**Problem description**
Repeat, word for word, every line from the line holding "nothing => brush" through the final line of the entries below. Skip all pictures.
--- Provided material Enclosed Below ---
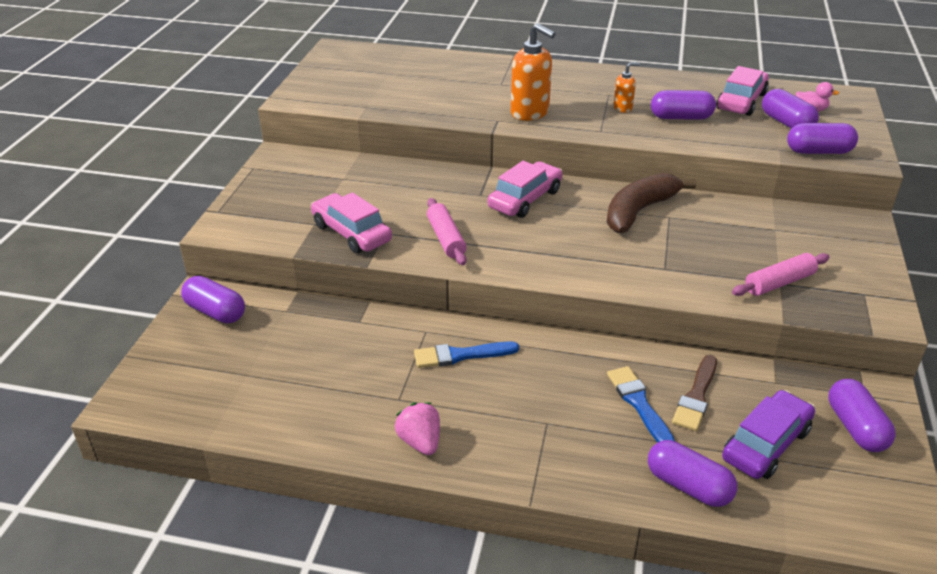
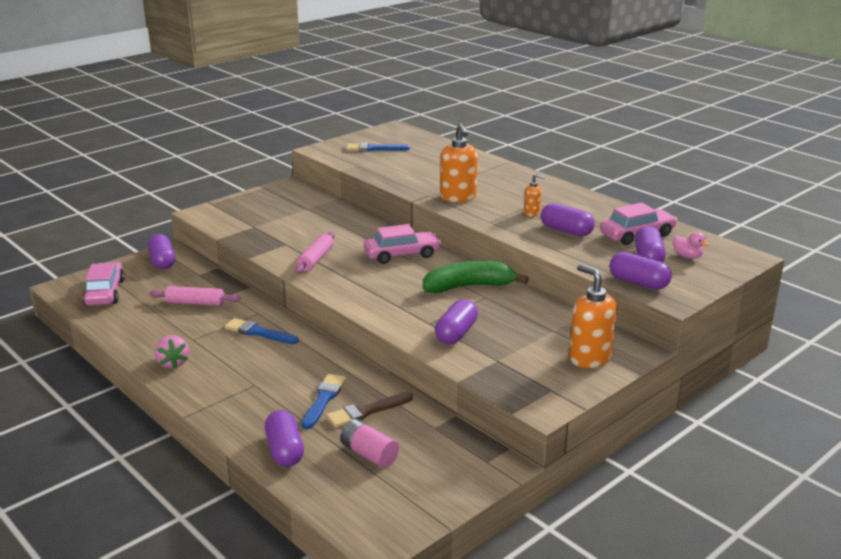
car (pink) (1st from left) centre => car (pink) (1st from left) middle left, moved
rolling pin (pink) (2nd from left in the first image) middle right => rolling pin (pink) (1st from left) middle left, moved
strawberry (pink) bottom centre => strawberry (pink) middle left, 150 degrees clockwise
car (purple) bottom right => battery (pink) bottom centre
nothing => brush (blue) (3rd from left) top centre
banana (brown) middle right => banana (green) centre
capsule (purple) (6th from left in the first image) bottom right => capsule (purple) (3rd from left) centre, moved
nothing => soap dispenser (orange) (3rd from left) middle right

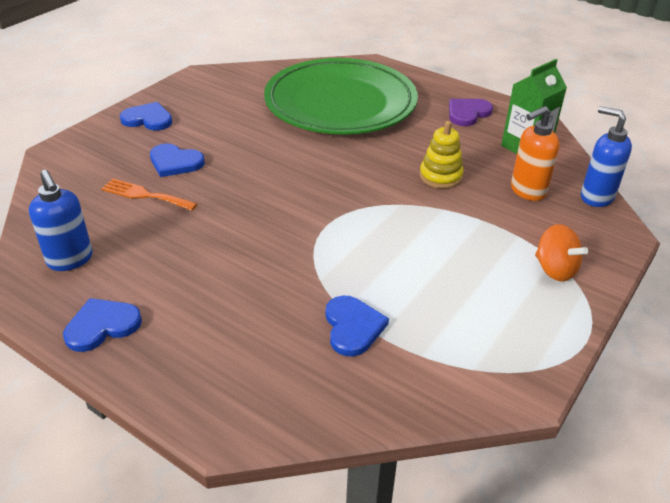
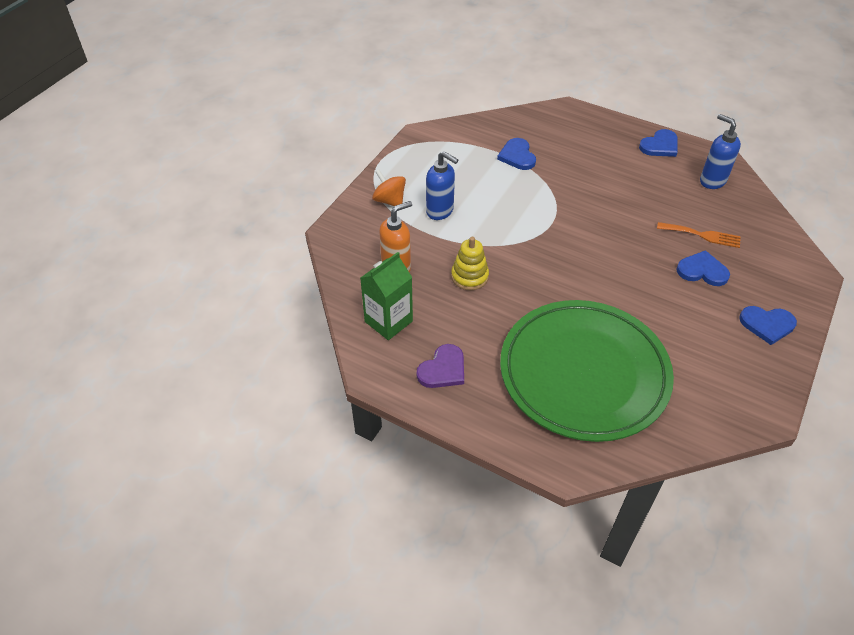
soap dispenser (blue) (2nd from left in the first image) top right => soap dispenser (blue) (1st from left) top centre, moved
--- End of Enclosed Provided material ---
**Output of the exercise**
nothing => brush (blue) (3rd from left) top centre
banana (brown) middle right => banana (green) centre
capsule (purple) (6th from left in the first image) bottom right => capsule (purple) (3rd from left) centre, moved
nothing => soap dispenser (orange) (3rd from left) middle right

soap dispenser (blue) (2nd from left in the first image) top right => soap dispenser (blue) (1st from left) top centre, moved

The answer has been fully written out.